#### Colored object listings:
%%
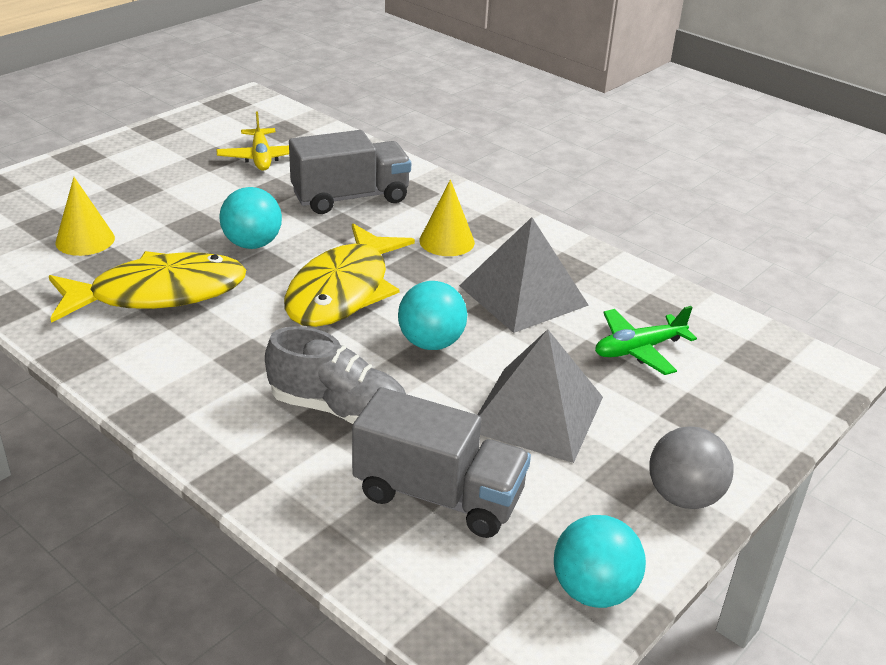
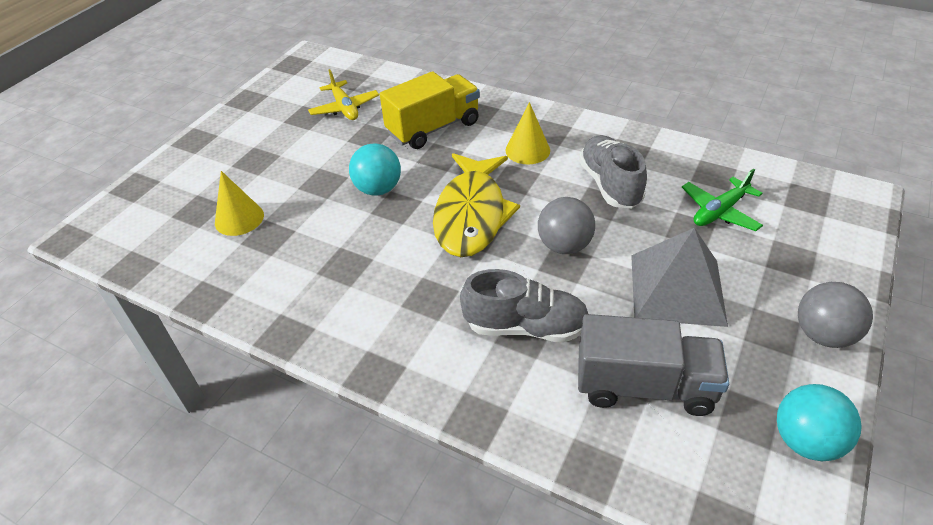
camera: 10 degrees left, 10 degrees up
yellow fish [49,251,246,323] -> none
grey truck [289,130,411,214] -> yellow truck [380,71,480,149]
turquoise ball [398,281,467,350] -> grey ball [538,197,595,254]
grey pyramid [459,217,589,333] -> grey shoe [579,135,647,208]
%%
#### PROBLEM REQUIREMENTS:
Set down exactly the lines beginning at the one that holds "yellow fish [49,251,246,323] -> none" and ending with the last line of the data.

#### RESULT FOR THIS TASK:
yellow fish [49,251,246,323] -> none
grey truck [289,130,411,214] -> yellow truck [380,71,480,149]
turquoise ball [398,281,467,350] -> grey ball [538,197,595,254]
grey pyramid [459,217,589,333] -> grey shoe [579,135,647,208]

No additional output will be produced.